Exercise description> Where a line of the records holds the string "turquoise", copy that line.

========================================================================

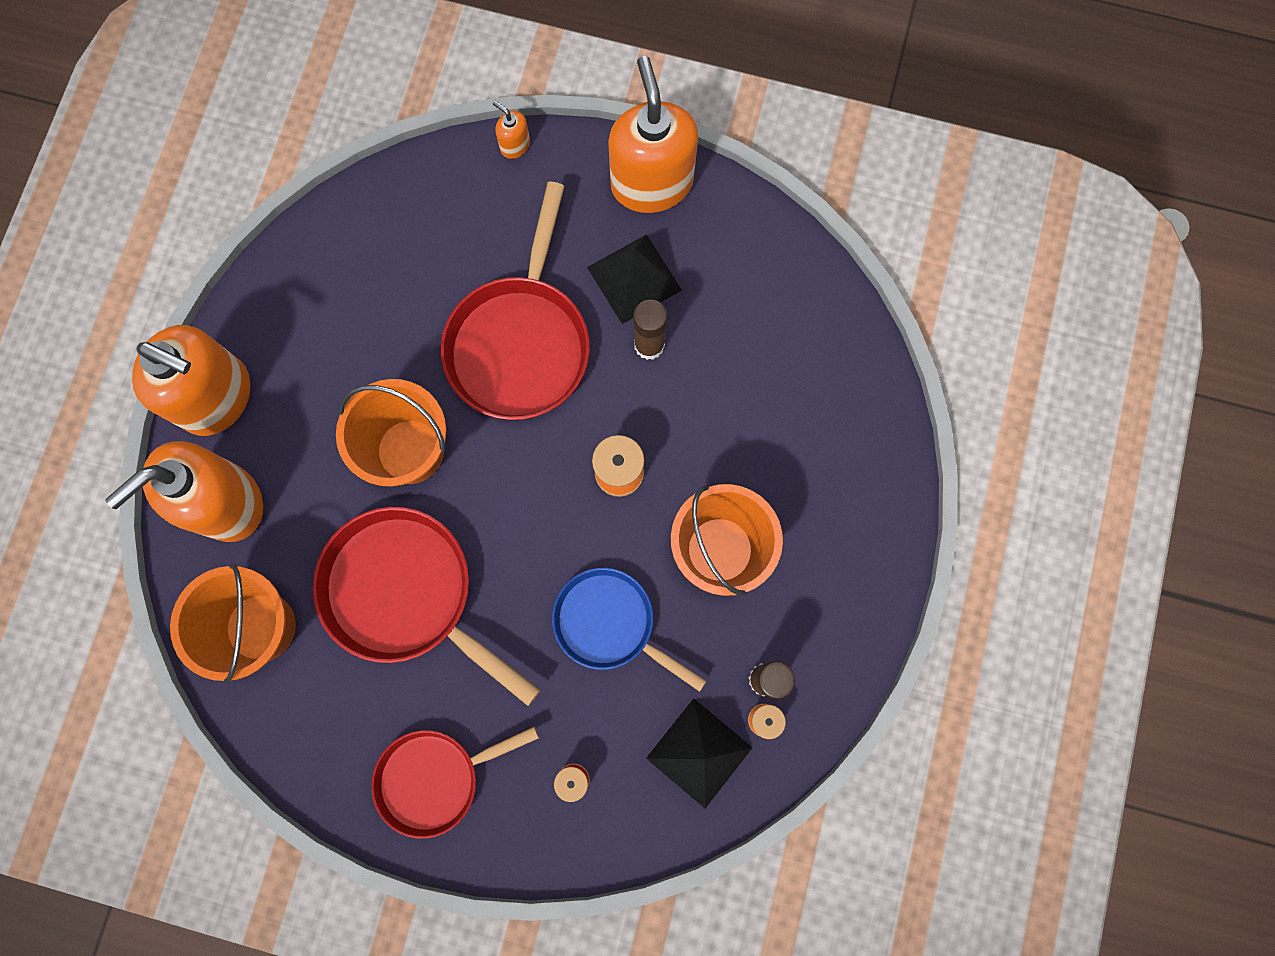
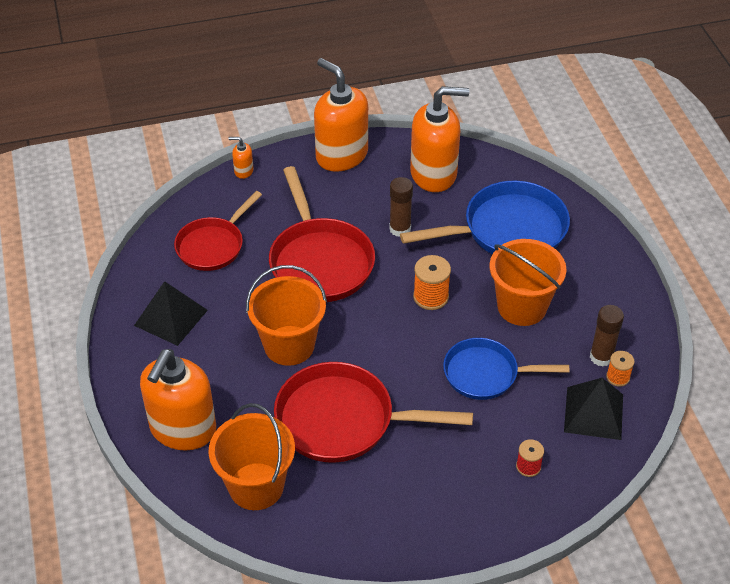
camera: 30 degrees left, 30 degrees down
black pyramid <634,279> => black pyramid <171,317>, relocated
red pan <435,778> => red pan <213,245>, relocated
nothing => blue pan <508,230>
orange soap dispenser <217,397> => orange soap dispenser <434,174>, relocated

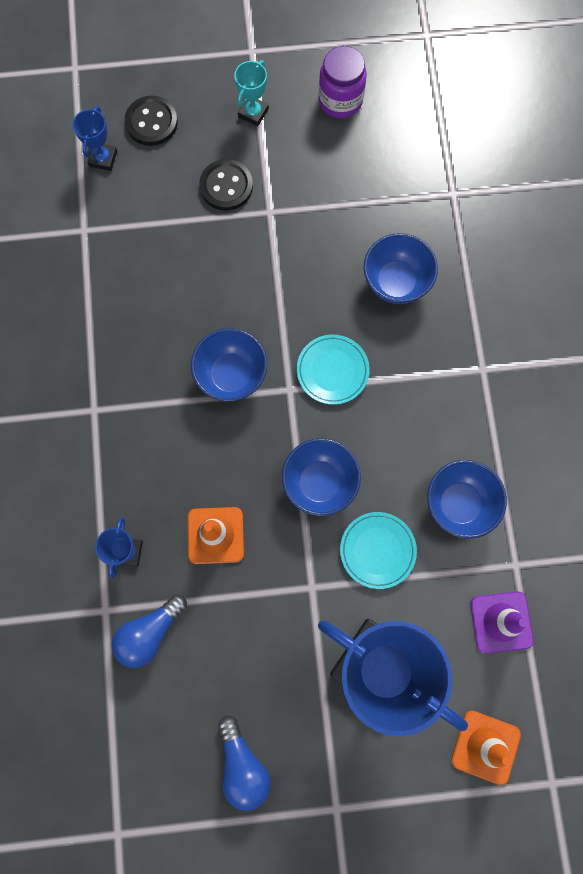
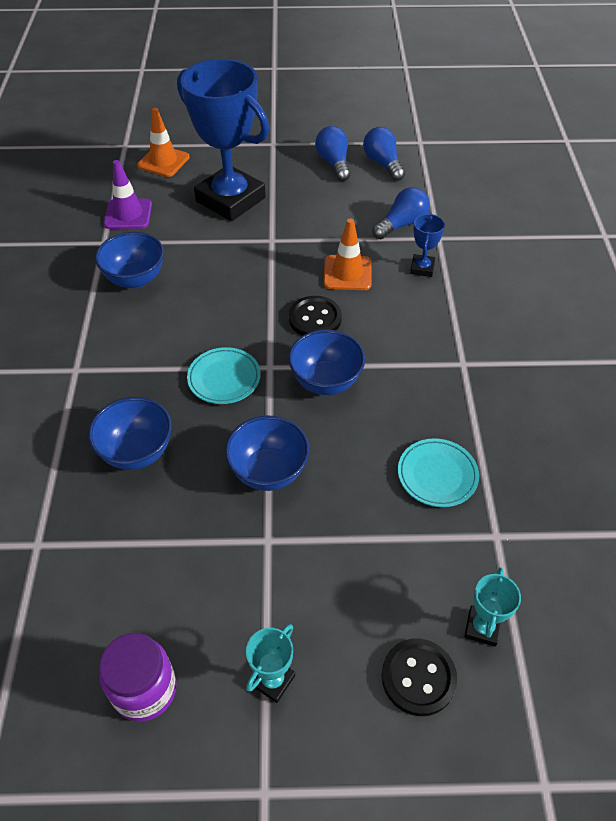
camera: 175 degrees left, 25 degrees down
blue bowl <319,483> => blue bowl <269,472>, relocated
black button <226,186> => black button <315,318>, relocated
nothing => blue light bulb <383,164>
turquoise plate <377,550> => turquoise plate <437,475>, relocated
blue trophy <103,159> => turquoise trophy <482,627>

========================================================================

Finished task>
turquoise plate <377,550> => turquoise plate <437,475>, relocated
blue trophy <103,159> => turquoise trophy <482,627>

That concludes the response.